Records excerpted from a collection:
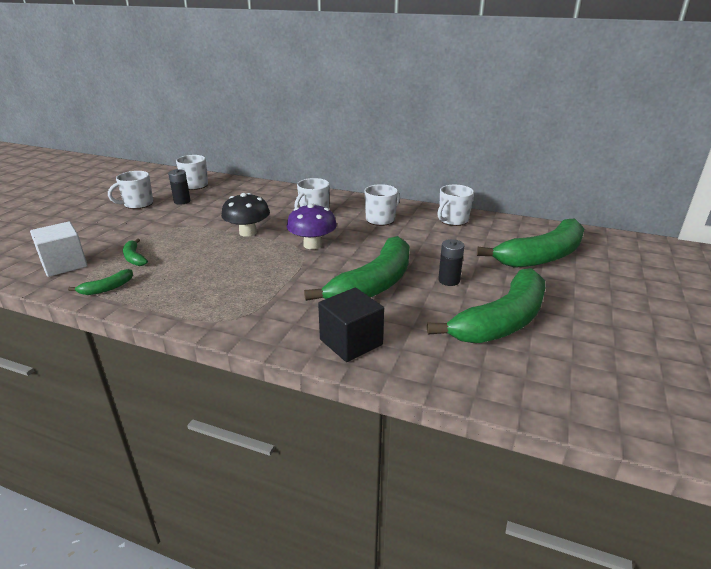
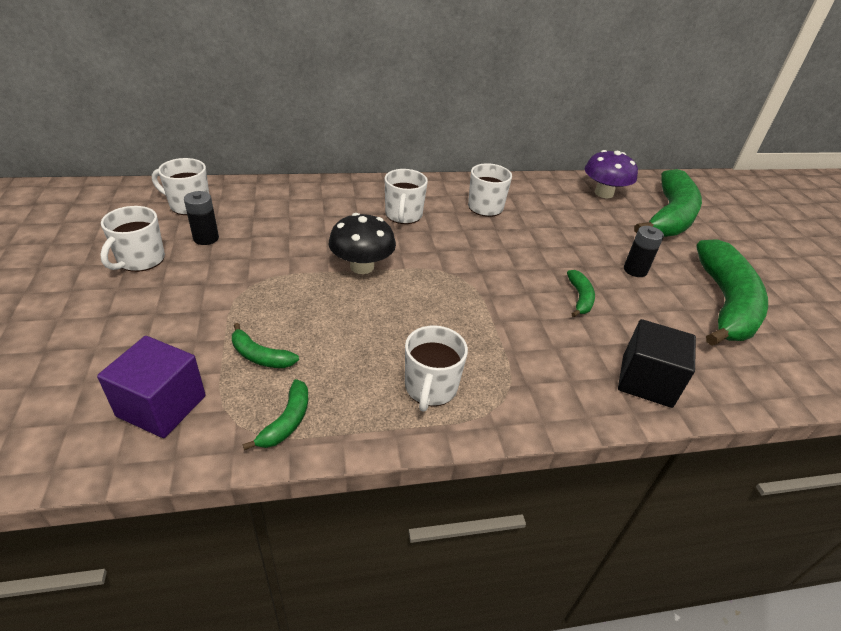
camera: 35 degrees left, 10 degrees up
white cube [30,221,87,277] -> purple cube [97,336,206,438]
purple mushroom [287,204,337,249] -> purple mushroom moved to [585,150,638,198]
green banana [304,236,410,301] -> green banana [567,270,595,317], size x0.42
white mug [437,185,474,226] -> white mug moved to [405,325,468,412]

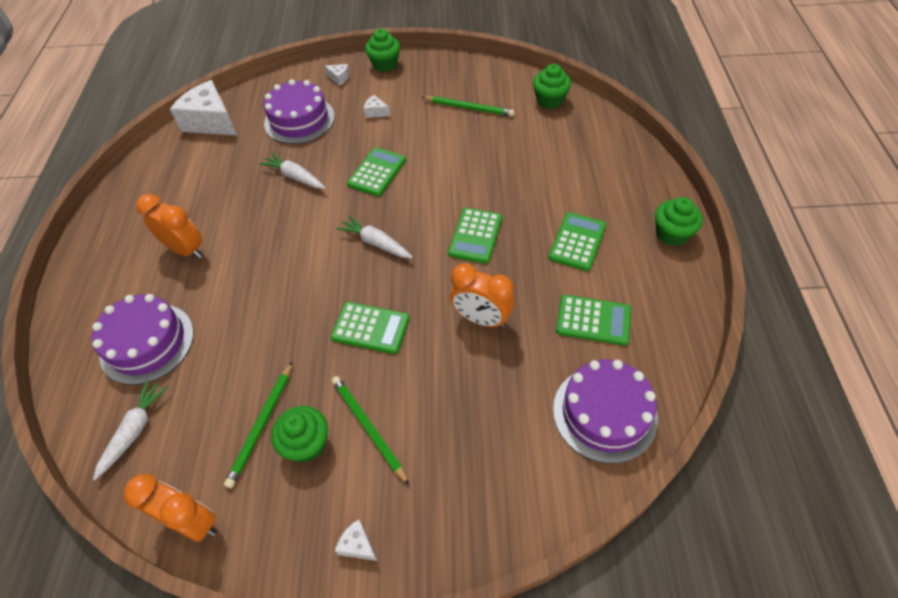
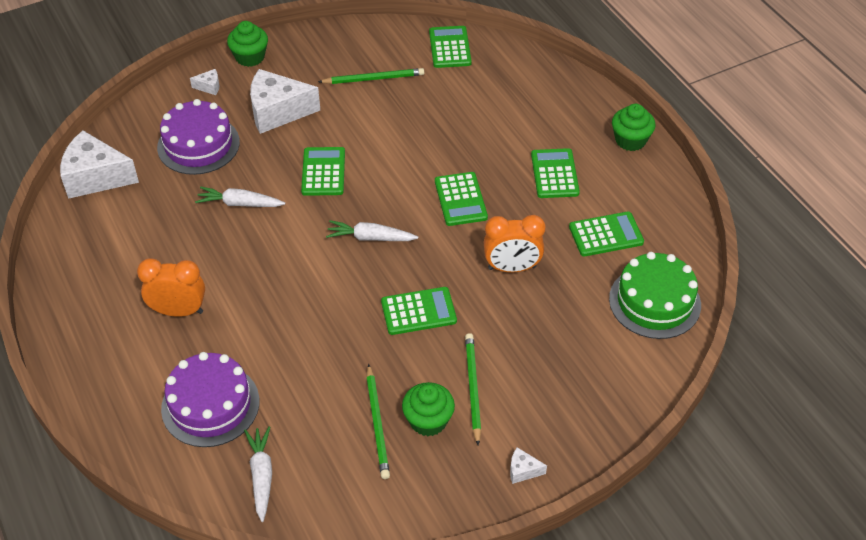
camera: 30 degrees left, 5 degrees down
orange clock [123,474,217,542] -> none
green pencil [332,376,409,485] -> green pencil turned 60 degrees clockwise [465,333,481,446]
white cheese [364,95,390,118] -> white cheese [250,69,320,134], size x2.37
green cupcake [533,64,571,109] -> green calculator [429,26,472,68]
purple cake [553,360,658,463] -> green cake [609,252,701,339]

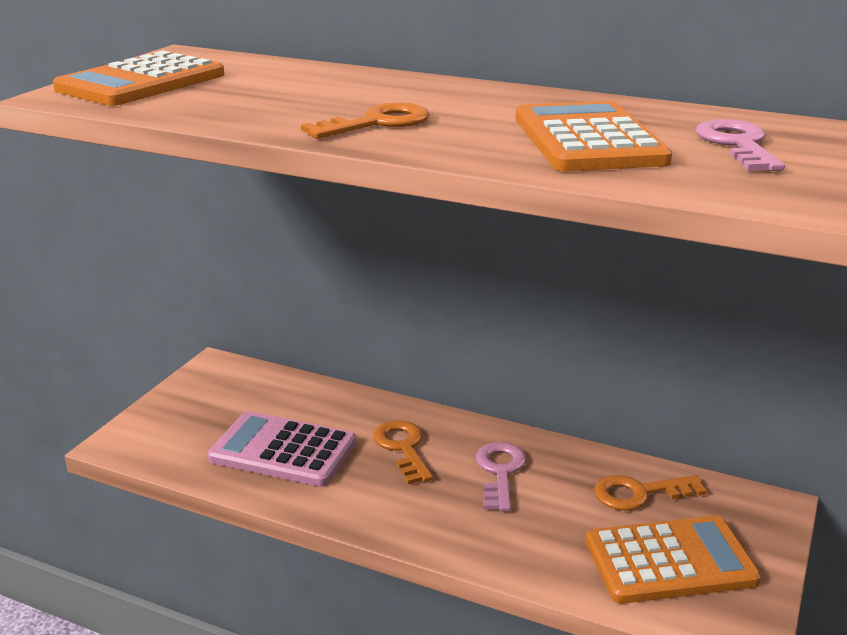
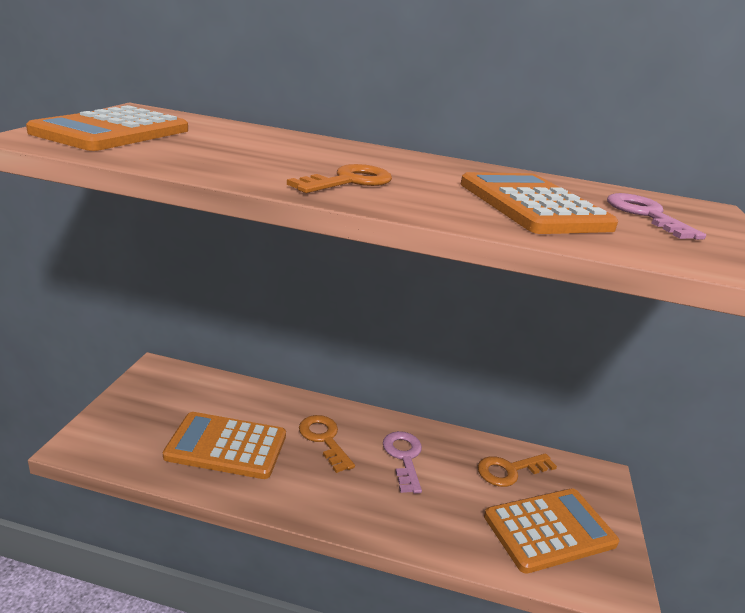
camera: 15 degrees left, 0 degrees up
pink calculator [208,411,356,487] -> orange calculator [163,412,286,479]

Exercise details - Please copy the records above word for word, omitting every picture.

Answer to this exercise -
camera: 35 degrees left, 10 degrees up
white cube [30,221,87,277] -> purple cube [97,336,206,438]
purple mushroom [287,204,337,249] -> purple mushroom moved to [585,150,638,198]
green banana [304,236,410,301] -> green banana [567,270,595,317], size x0.42
white mug [437,185,474,226] -> white mug moved to [405,325,468,412]

camera: 30 degrees left, 5 degrees down
orange clock [123,474,217,542] -> none
green pencil [332,376,409,485] -> green pencil turned 60 degrees clockwise [465,333,481,446]
white cheese [364,95,390,118] -> white cheese [250,69,320,134], size x2.37
green cupcake [533,64,571,109] -> green calculator [429,26,472,68]
purple cake [553,360,658,463] -> green cake [609,252,701,339]

camera: 15 degrees left, 0 degrees up
pink calculator [208,411,356,487] -> orange calculator [163,412,286,479]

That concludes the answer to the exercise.